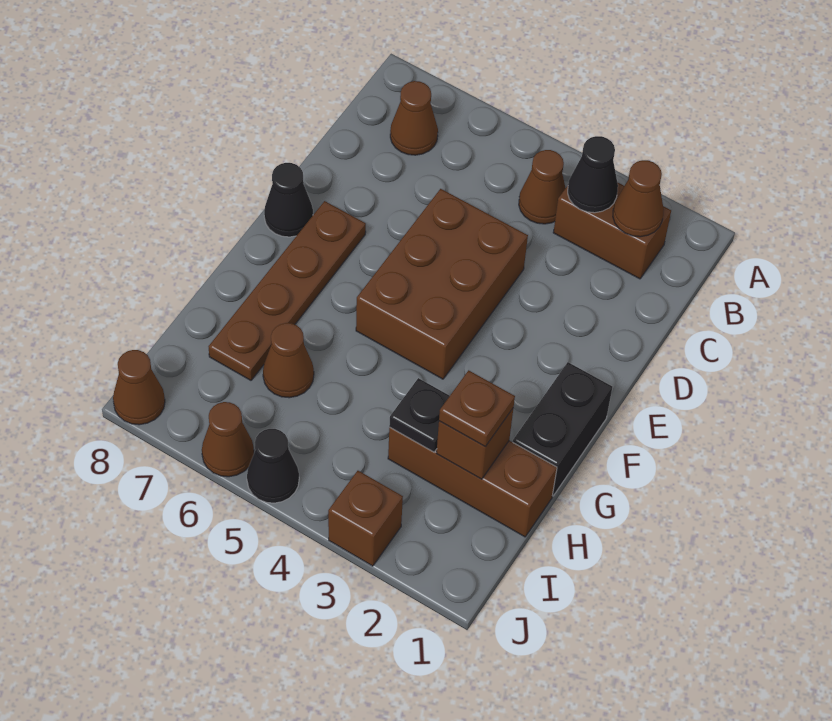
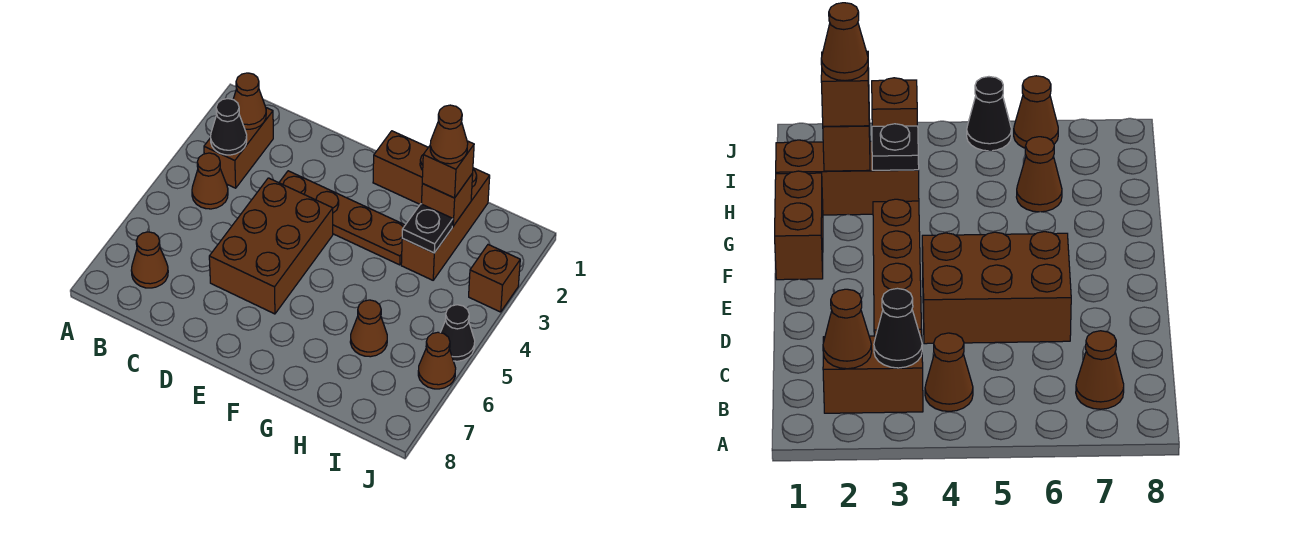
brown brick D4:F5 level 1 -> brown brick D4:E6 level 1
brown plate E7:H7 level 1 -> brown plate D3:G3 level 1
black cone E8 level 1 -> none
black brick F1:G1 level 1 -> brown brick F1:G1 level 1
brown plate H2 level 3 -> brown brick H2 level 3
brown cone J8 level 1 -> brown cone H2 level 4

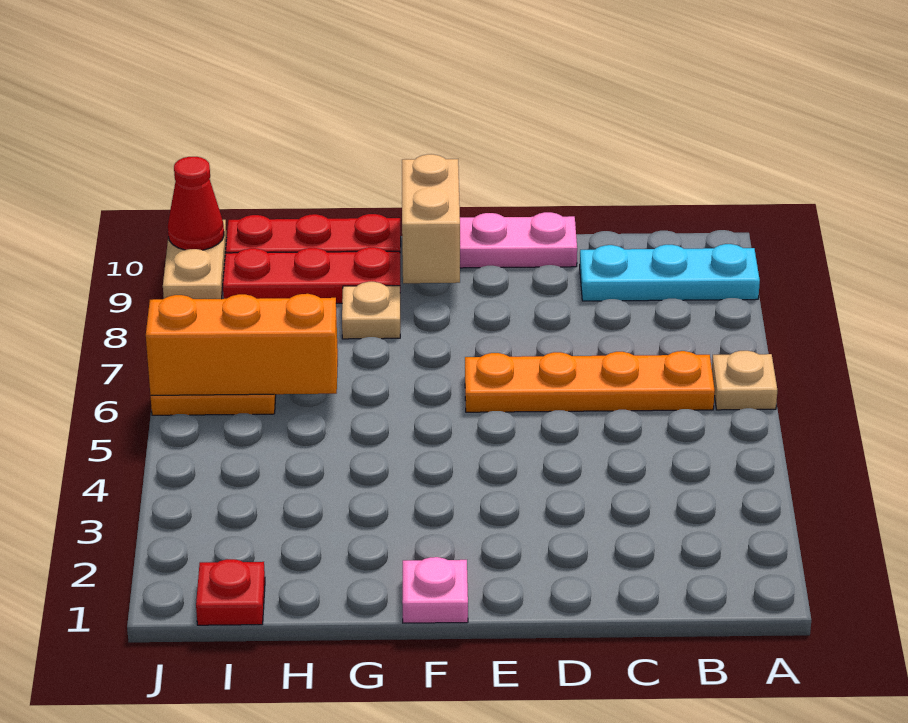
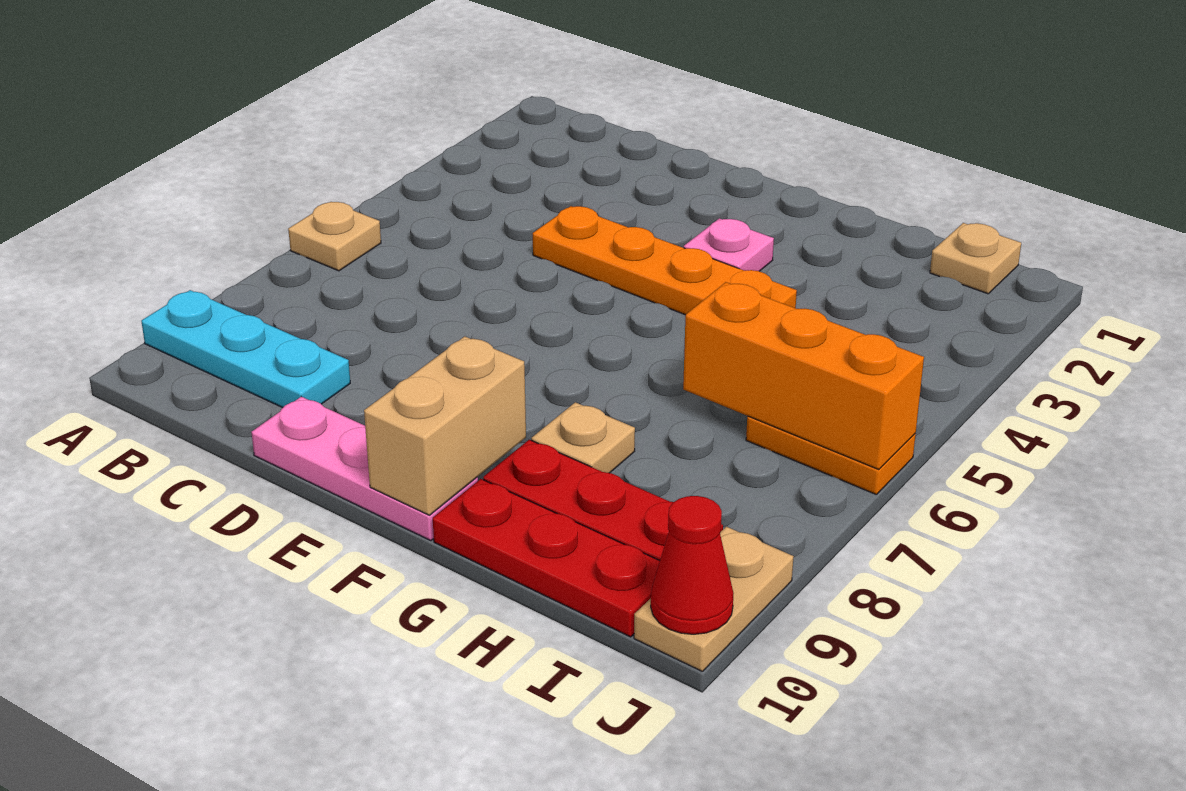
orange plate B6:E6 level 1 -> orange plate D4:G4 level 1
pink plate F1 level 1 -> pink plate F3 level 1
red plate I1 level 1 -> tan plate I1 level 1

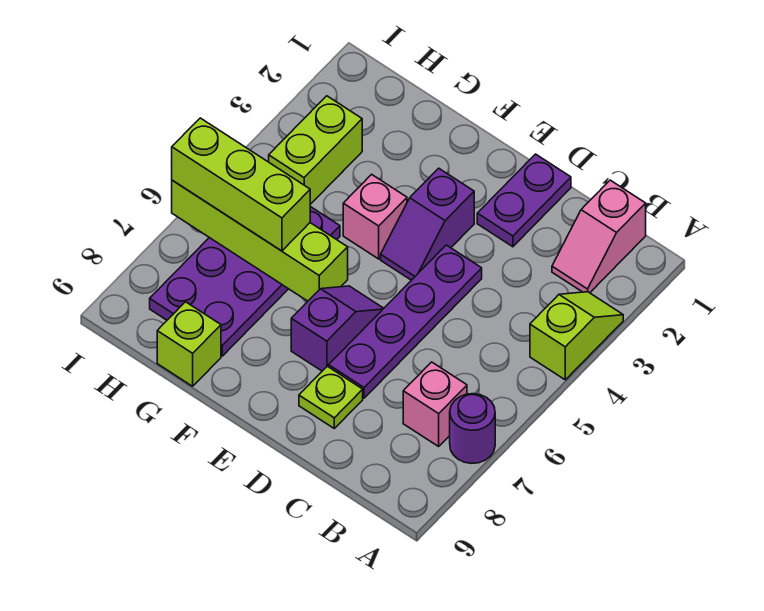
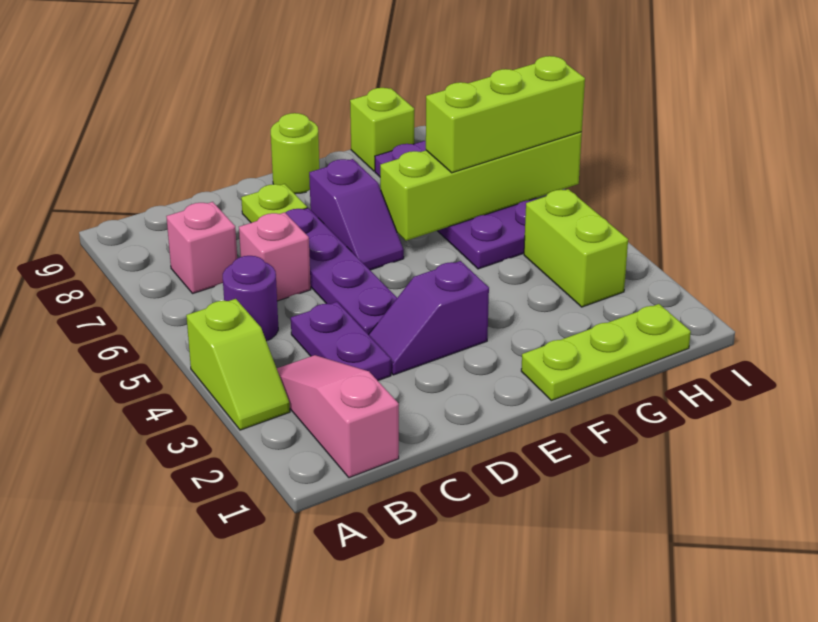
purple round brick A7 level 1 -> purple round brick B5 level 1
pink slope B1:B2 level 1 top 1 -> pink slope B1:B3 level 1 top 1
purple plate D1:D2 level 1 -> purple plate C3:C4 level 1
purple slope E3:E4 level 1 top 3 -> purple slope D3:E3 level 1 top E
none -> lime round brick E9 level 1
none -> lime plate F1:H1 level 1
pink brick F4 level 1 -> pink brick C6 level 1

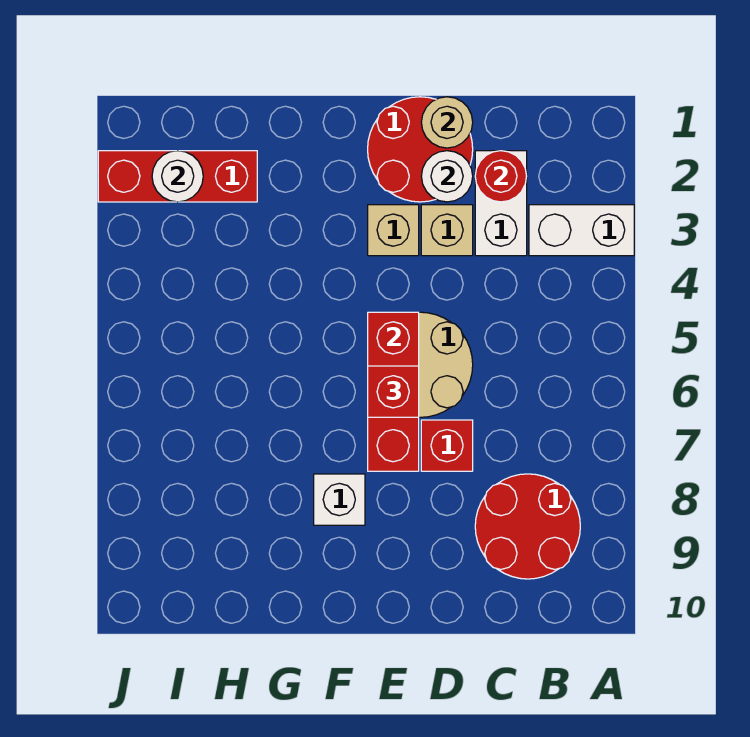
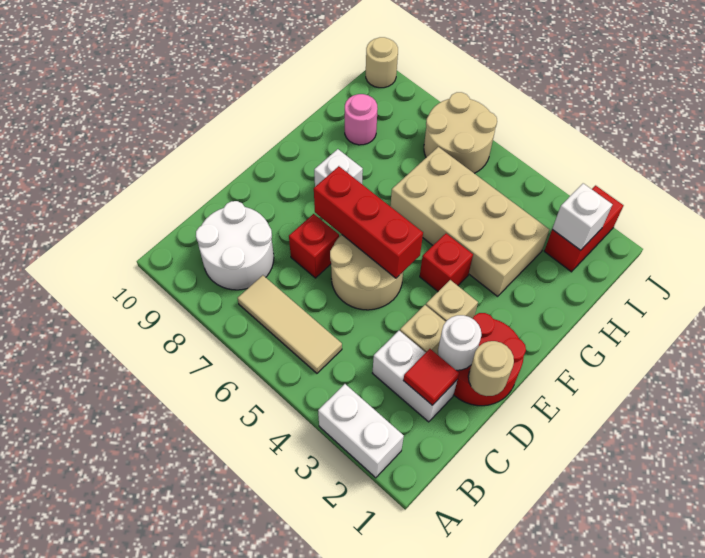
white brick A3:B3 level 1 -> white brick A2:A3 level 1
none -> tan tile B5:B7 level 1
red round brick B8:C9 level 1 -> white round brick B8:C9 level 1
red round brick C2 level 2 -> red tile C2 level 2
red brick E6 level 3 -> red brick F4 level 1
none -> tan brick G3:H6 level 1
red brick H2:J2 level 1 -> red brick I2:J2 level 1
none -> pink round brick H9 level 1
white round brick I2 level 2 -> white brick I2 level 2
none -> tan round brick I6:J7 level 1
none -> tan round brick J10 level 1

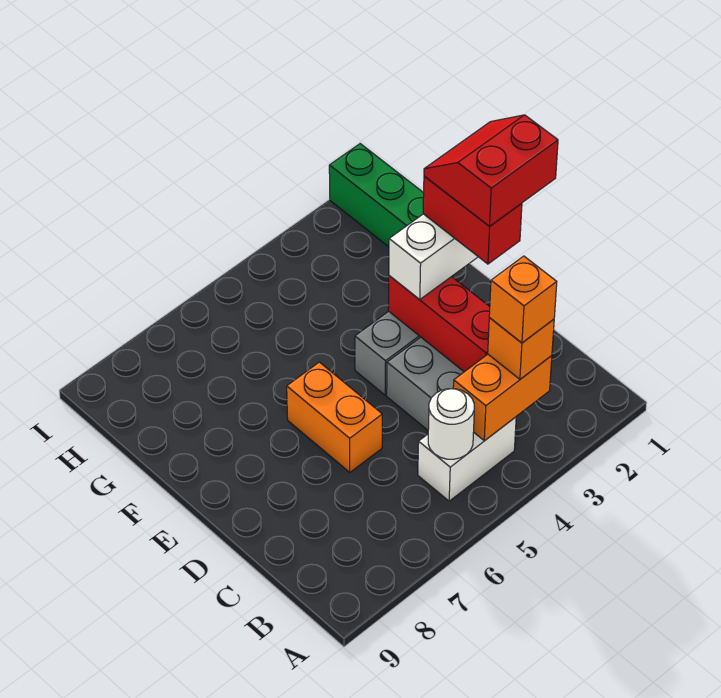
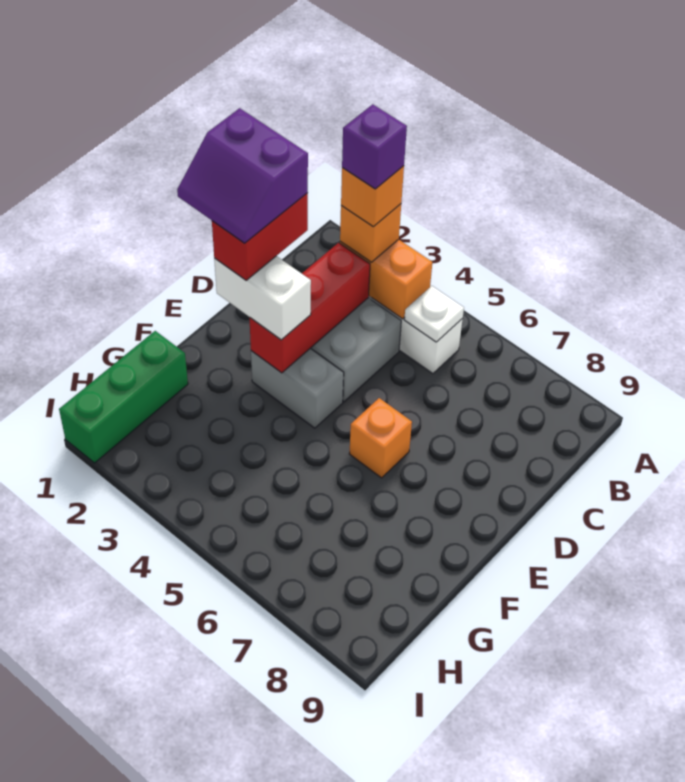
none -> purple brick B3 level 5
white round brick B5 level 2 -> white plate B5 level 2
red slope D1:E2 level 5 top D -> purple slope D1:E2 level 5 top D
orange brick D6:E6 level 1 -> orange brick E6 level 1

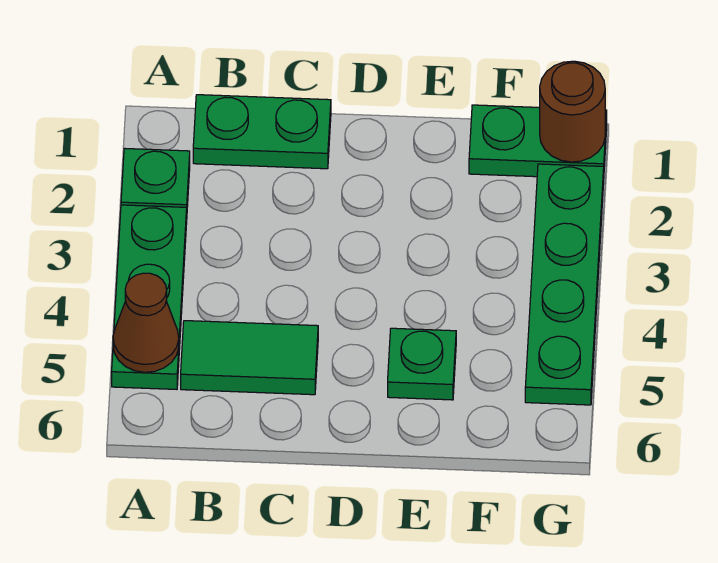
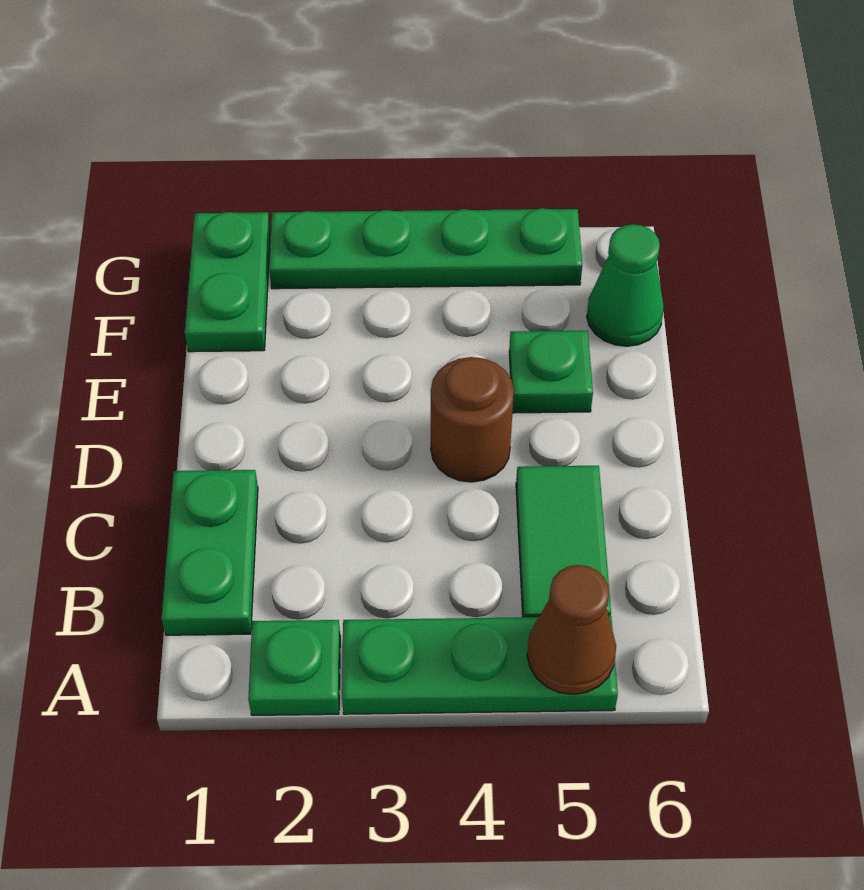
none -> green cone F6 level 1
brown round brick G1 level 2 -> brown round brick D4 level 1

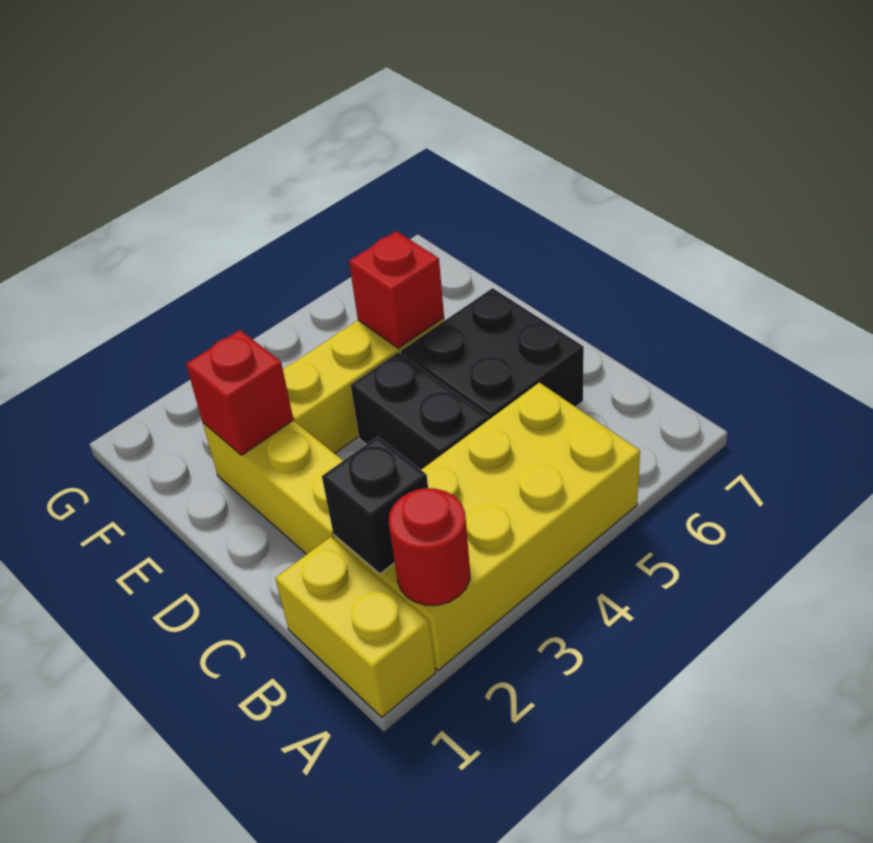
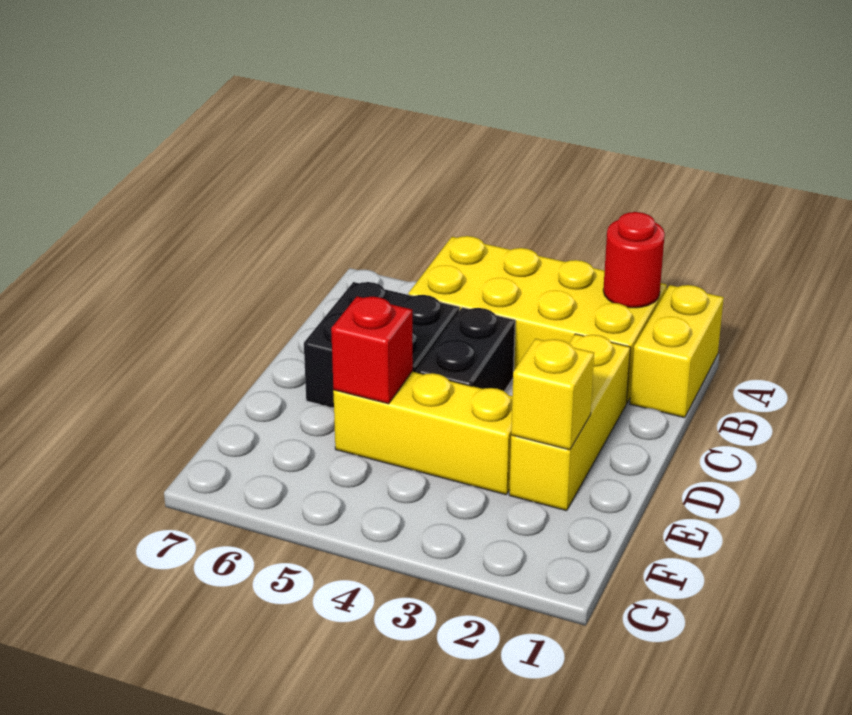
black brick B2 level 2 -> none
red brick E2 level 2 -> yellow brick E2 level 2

**WHAT TO DO:**
Please print the lines above word for word, starting at the one with "none -> pink round brick H9 level 1" and ending at the one with "white round brick B5", both included, and without any picture.

**EXERCISE RESPONSE:**
none -> pink round brick H9 level 1
white round brick I2 level 2 -> white brick I2 level 2
none -> tan round brick I6:J7 level 1
none -> tan round brick J10 level 1

none -> purple brick B3 level 5
white round brick B5 level 2 -> white plate B5 level 2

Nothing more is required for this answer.